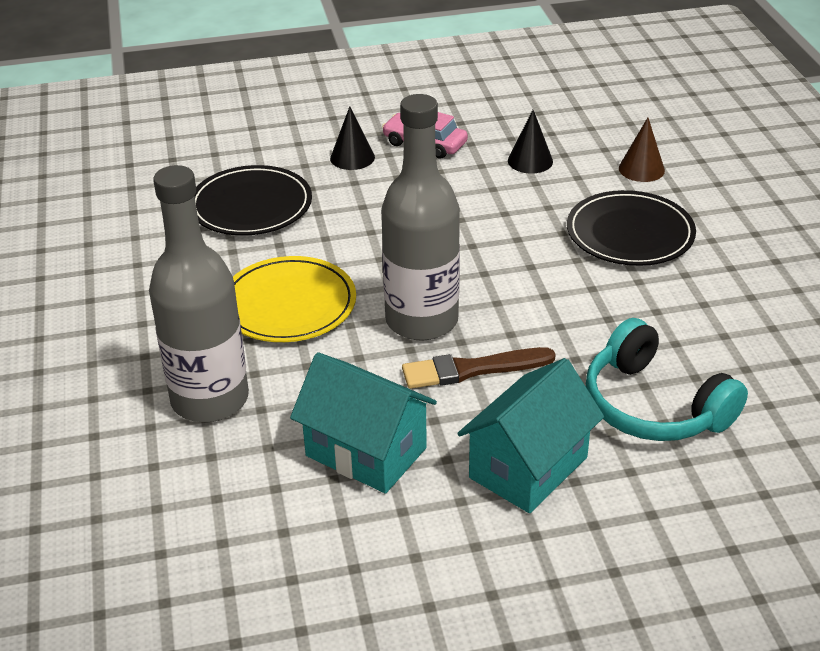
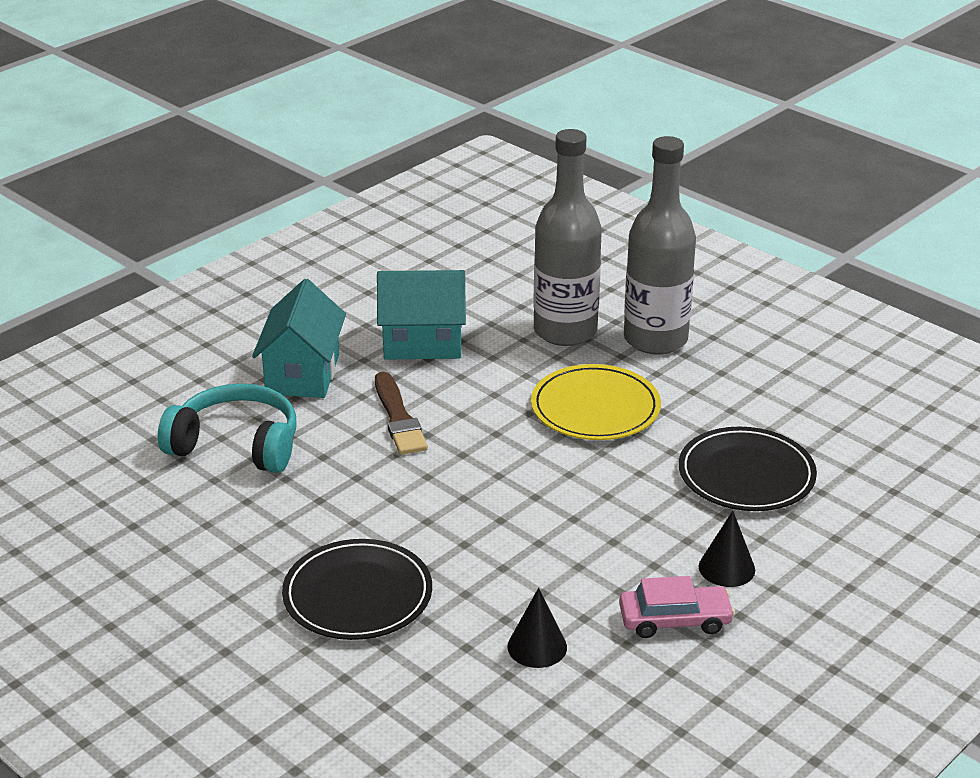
camera: 145 degrees right, 5 degrees down
grey bottle [381,94,460,341] -> grey bottle moved to [624,136,696,355]
brown brush [402,347,556,389] -> brown brush turned 120 degrees clockwise [375,371,428,455]
brown cone [619,118,665,182] -> none

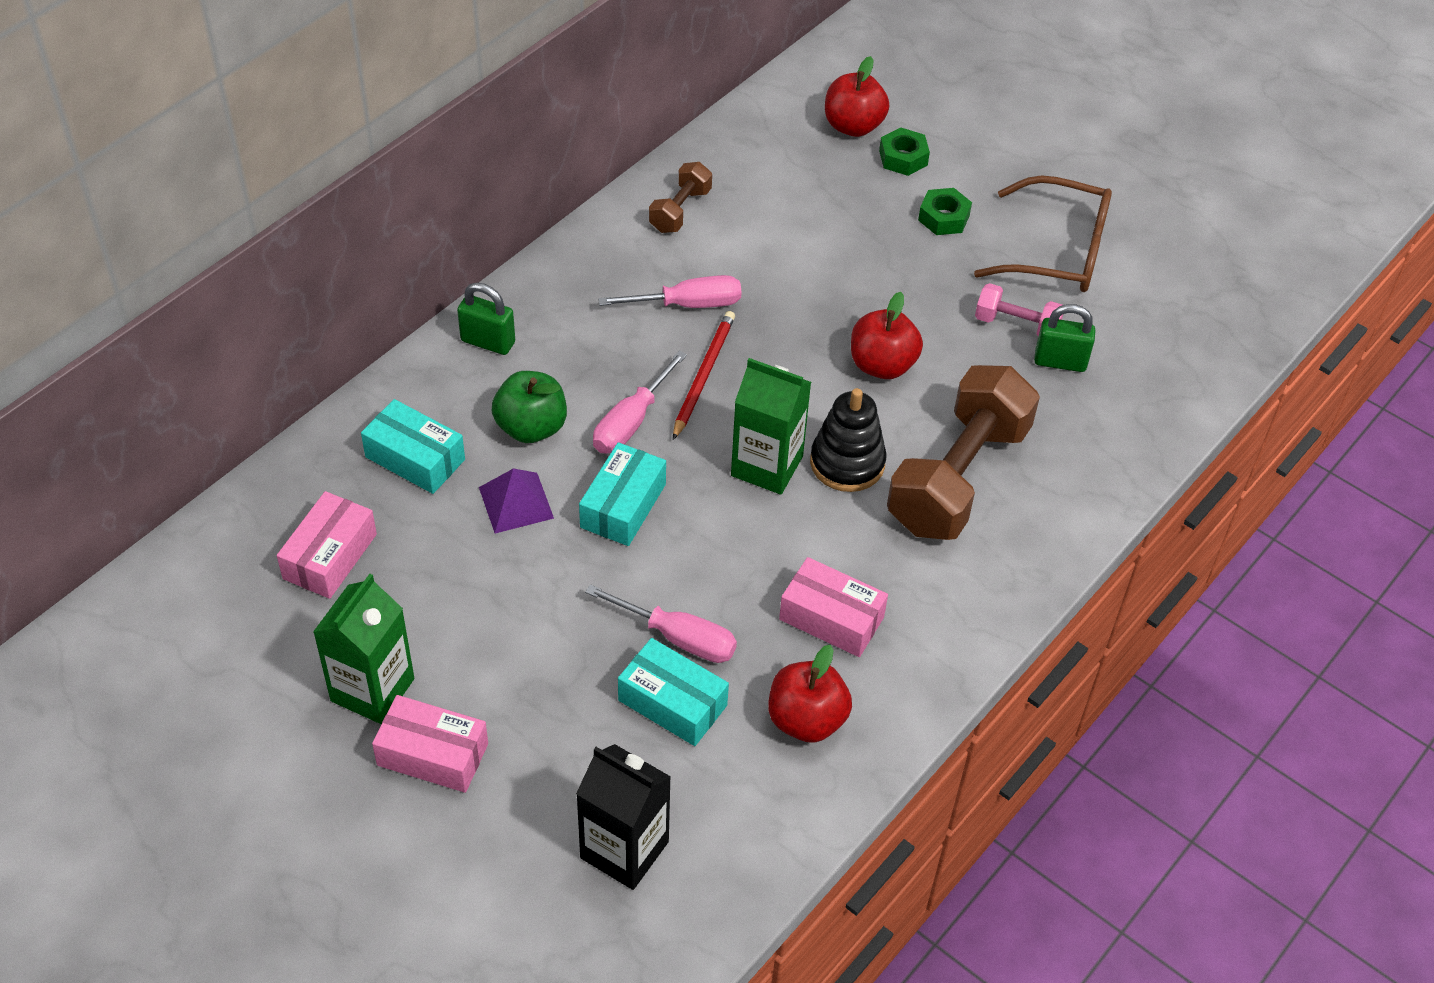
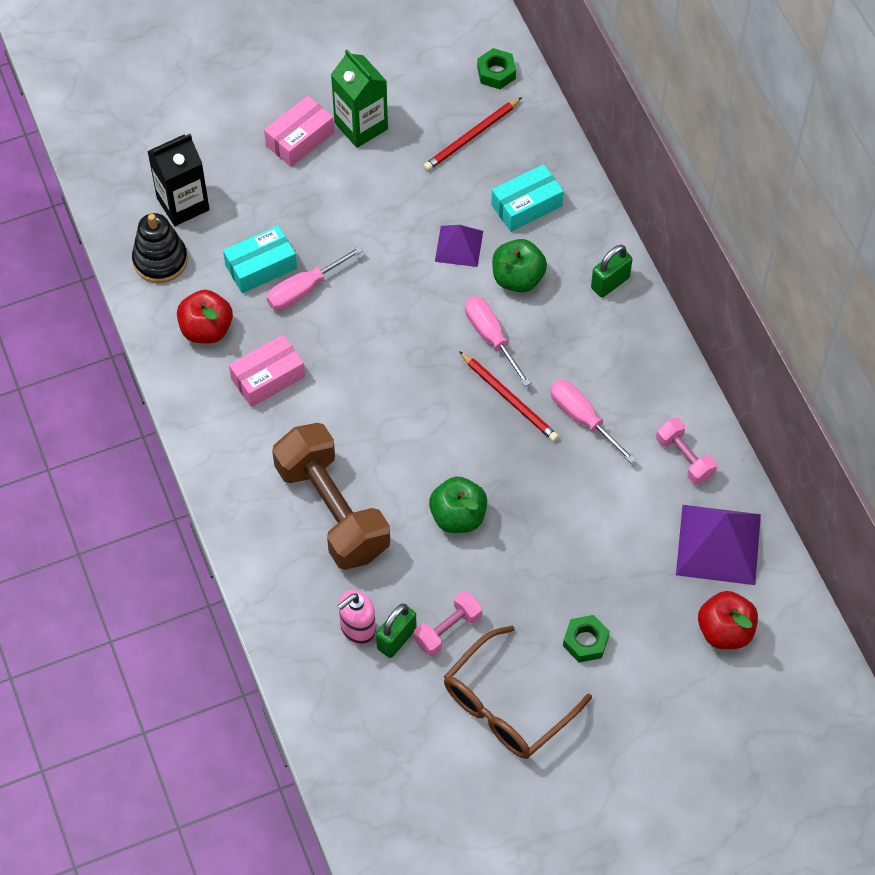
camera: 120 degrees right, 10 degrees up
pink box [277,491,377,599] -> red pencil [424,97,522,171]
turquoise box [579,442,666,546] -> none
pink screwdriver [598,275,741,308] -> pink screwdriver turned 120 degrees clockwise [550,380,636,463]
brown dumbbell [649,162,712,233] -> pink dumbbell [656,418,717,485]
green carton [731,358,811,495] -> none
black stacking toy [810,388,887,492] -> black stacking toy moved to [132,213,188,283]
red apple [851,292,923,379] -> green apple [429,476,487,533]
green nut [879,127,930,176] -> green nut moved to [477,48,516,89]
none -> pink soap dispenser [338,590,376,645]
none -> purple pyramid [676,505,761,585]

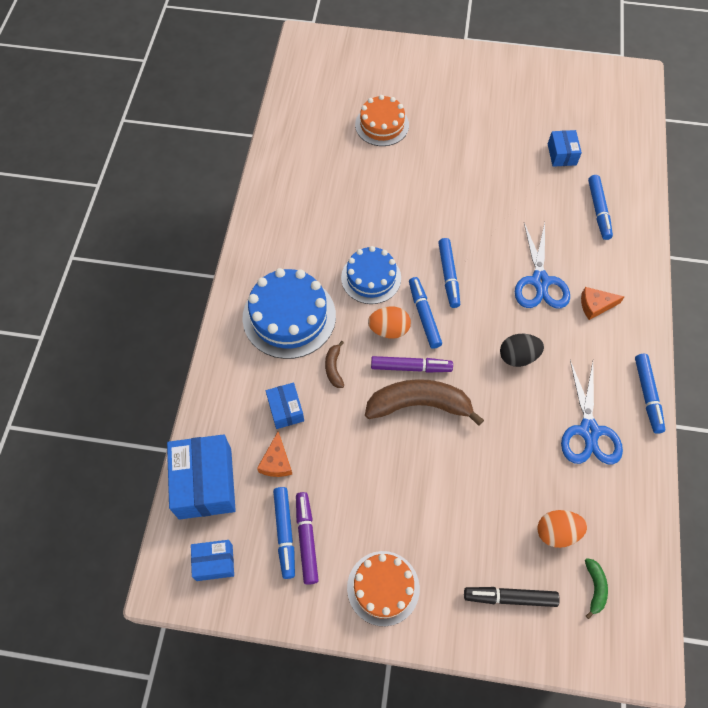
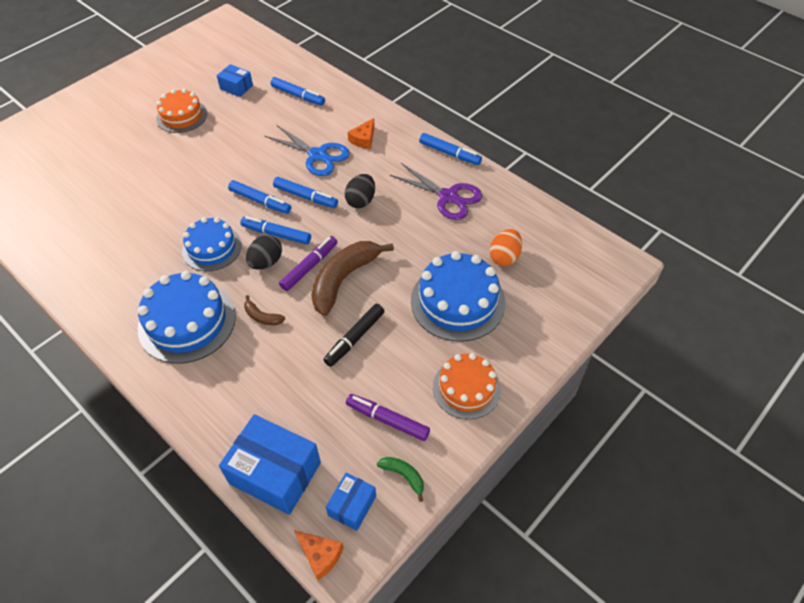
camera: 55 degrees left, 10 degrees down
orange cheese [257,432,292,477] -> orange cheese moved to [294,530,344,580]
blue box [266,382,304,429] -> none
blue marker [273,487,295,579] -> blue marker moved to [273,177,338,208]
orange cake [355,95,409,146] -> orange cake moved to [156,89,207,133]
orange egg [368,306,411,339] -> black egg [246,235,282,270]
black marker [464,587,560,607] -> black marker moved to [323,304,384,367]
blue scissors [561,360,623,464] -> purple scissors [390,163,482,220]
green banana [585,558,608,619] -> green banana moved to [377,457,424,502]
none -> blue cake [411,251,506,342]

Exercise description. Please print each entry exactly as it stands, without the pictures.

Reply to the task.
camera: 145 degrees right, 5 degrees down
grey bottle [381,94,460,341] -> grey bottle moved to [624,136,696,355]
brown brush [402,347,556,389] -> brown brush turned 120 degrees clockwise [375,371,428,455]
brown cone [619,118,665,182] -> none

camera: 120 degrees right, 10 degrees up
pink box [277,491,377,599] -> red pencil [424,97,522,171]
turquoise box [579,442,666,546] -> none
pink screwdriver [598,275,741,308] -> pink screwdriver turned 120 degrees clockwise [550,380,636,463]
brown dumbbell [649,162,712,233] -> pink dumbbell [656,418,717,485]
green carton [731,358,811,495] -> none
black stacking toy [810,388,887,492] -> black stacking toy moved to [132,213,188,283]
red apple [851,292,923,379] -> green apple [429,476,487,533]
green nut [879,127,930,176] -> green nut moved to [477,48,516,89]
none -> pink soap dispenser [338,590,376,645]
none -> purple pyramid [676,505,761,585]

camera: 55 degrees left, 10 degrees down
orange cheese [257,432,292,477] -> orange cheese moved to [294,530,344,580]
blue box [266,382,304,429] -> none
blue marker [273,487,295,579] -> blue marker moved to [273,177,338,208]
orange cake [355,95,409,146] -> orange cake moved to [156,89,207,133]
orange egg [368,306,411,339] -> black egg [246,235,282,270]
black marker [464,587,560,607] -> black marker moved to [323,304,384,367]
blue scissors [561,360,623,464] -> purple scissors [390,163,482,220]
green banana [585,558,608,619] -> green banana moved to [377,457,424,502]
none -> blue cake [411,251,506,342]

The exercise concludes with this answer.